DATA »
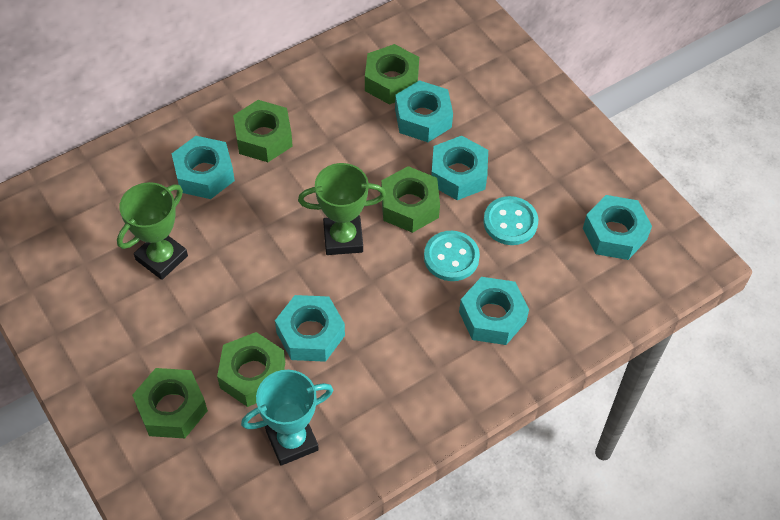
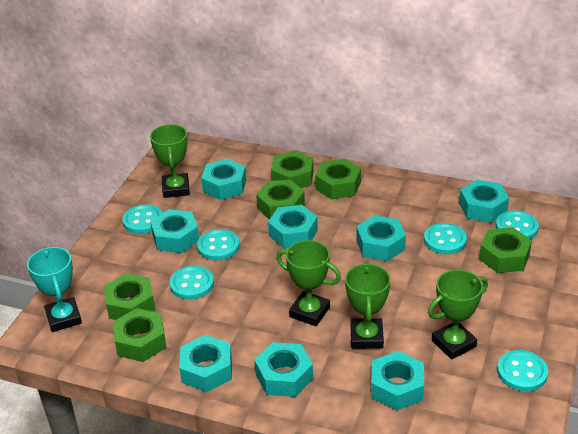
green nut: 5 -> 6
green trophy: 2 -> 4
turquoise button: 2 -> 6
turquoise nut: 6 -> 8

EXERCISE DIRECTIONS » Pictures aside, print every line of the material exactly.

WRITTEN RESPONSE »
green nut: 5 -> 6
green trophy: 2 -> 4
turquoise button: 2 -> 6
turquoise nut: 6 -> 8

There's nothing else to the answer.